SUPPLIED INFORMATION Start Marker

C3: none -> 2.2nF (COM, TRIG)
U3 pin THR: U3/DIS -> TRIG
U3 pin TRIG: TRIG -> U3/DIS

SUPPLIED INFORMATION End Marker
SUPPLIED INFORMATION Start Marker

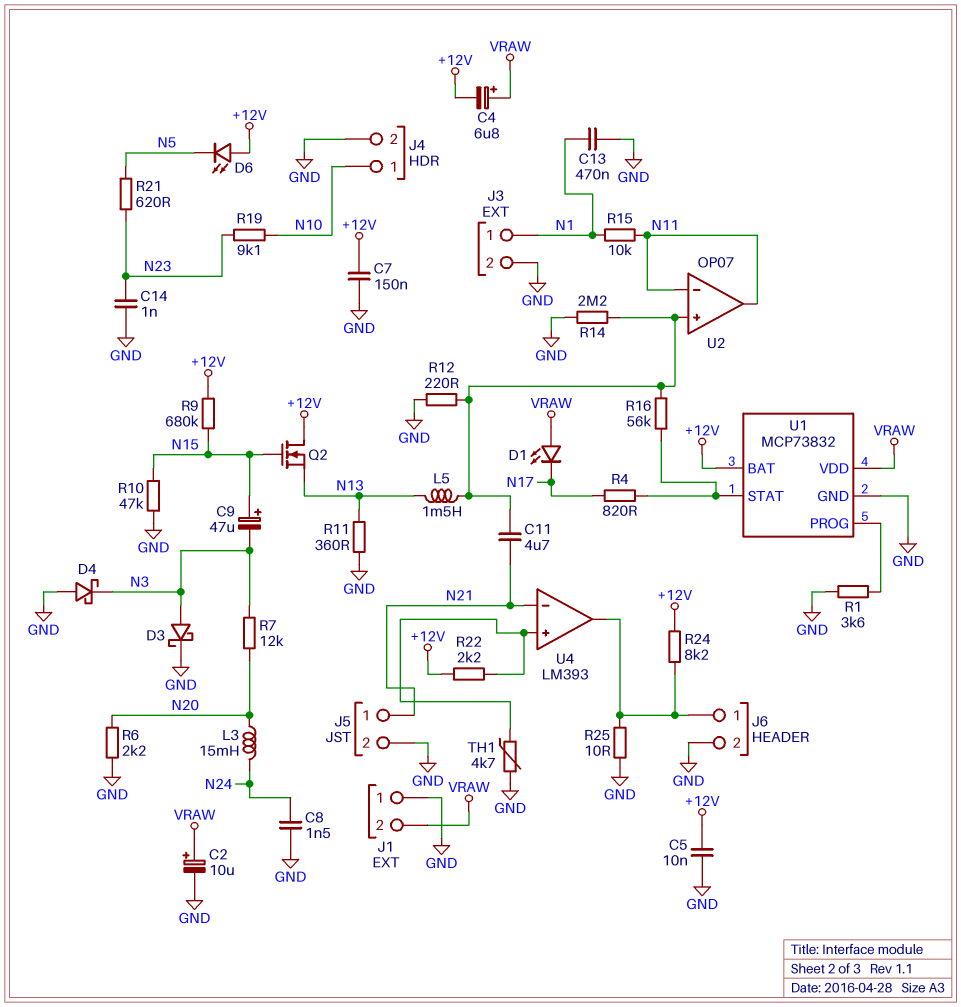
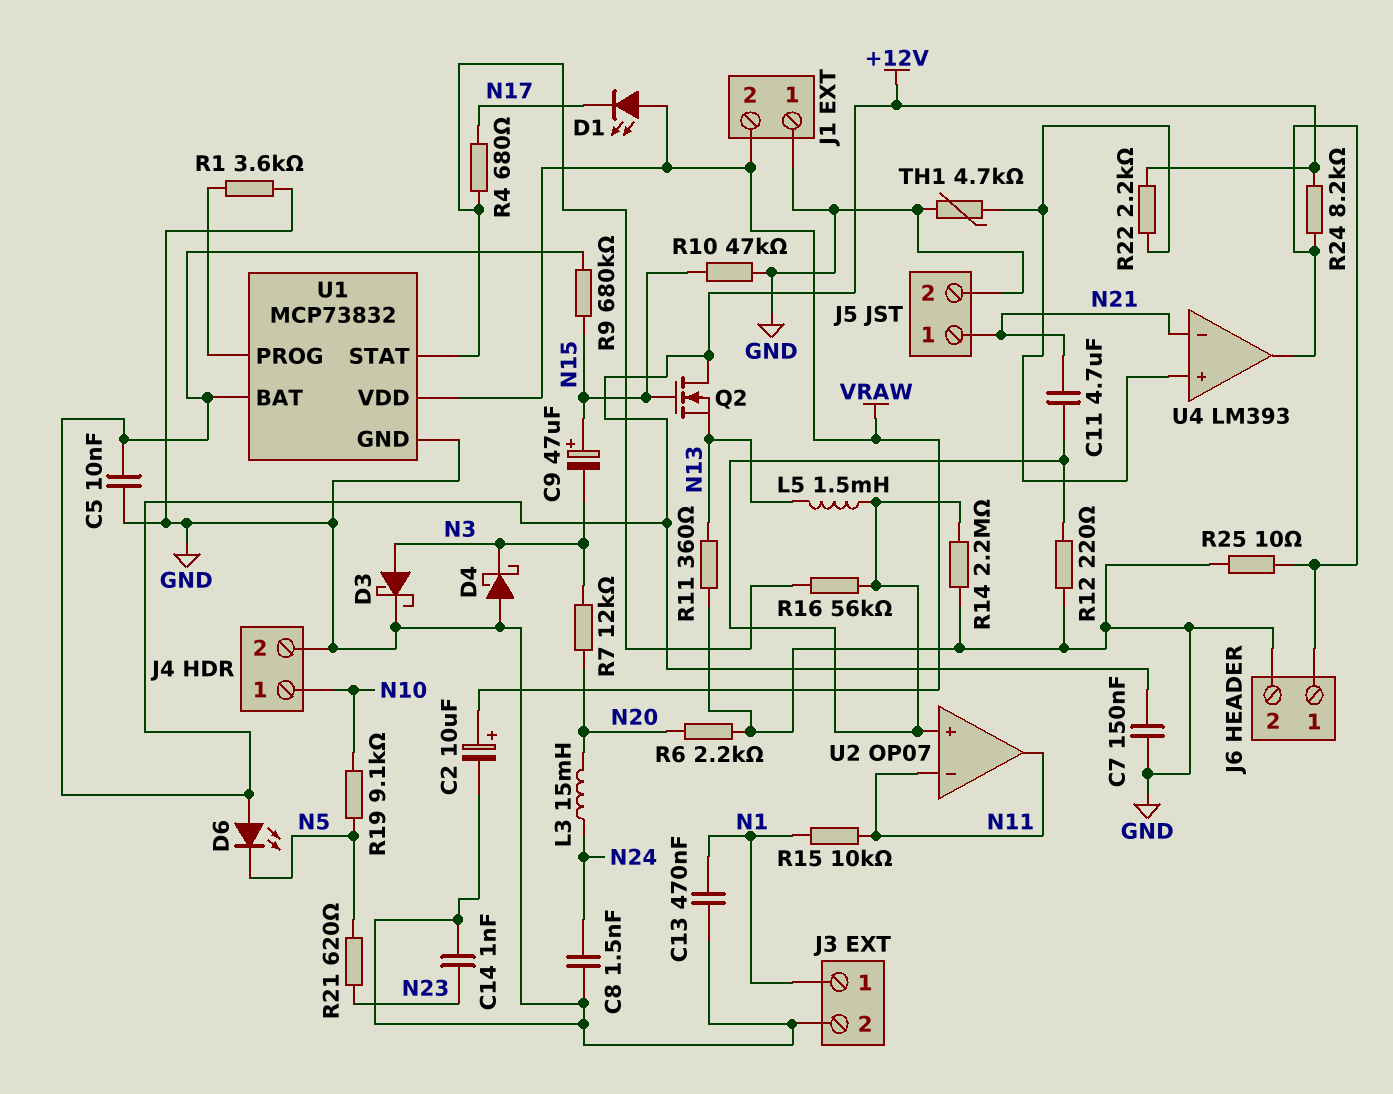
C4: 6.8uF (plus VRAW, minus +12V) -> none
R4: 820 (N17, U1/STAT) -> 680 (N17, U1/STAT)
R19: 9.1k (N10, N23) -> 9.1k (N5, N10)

SUPPLIED INFORMATION End Marker

◆ PROBLEM STATEMENT ◆
Given the records above, restate word for word only the lines starting at the one with "C3: none -> 2.2nF (COM, TRIG)" and ending at the one with "U3 pin TRIG: TRIG -> U3/DIS".

◆ FINISHED EXERCISE ◆
C3: none -> 2.2nF (COM, TRIG)
U3 pin THR: U3/DIS -> TRIG
U3 pin TRIG: TRIG -> U3/DIS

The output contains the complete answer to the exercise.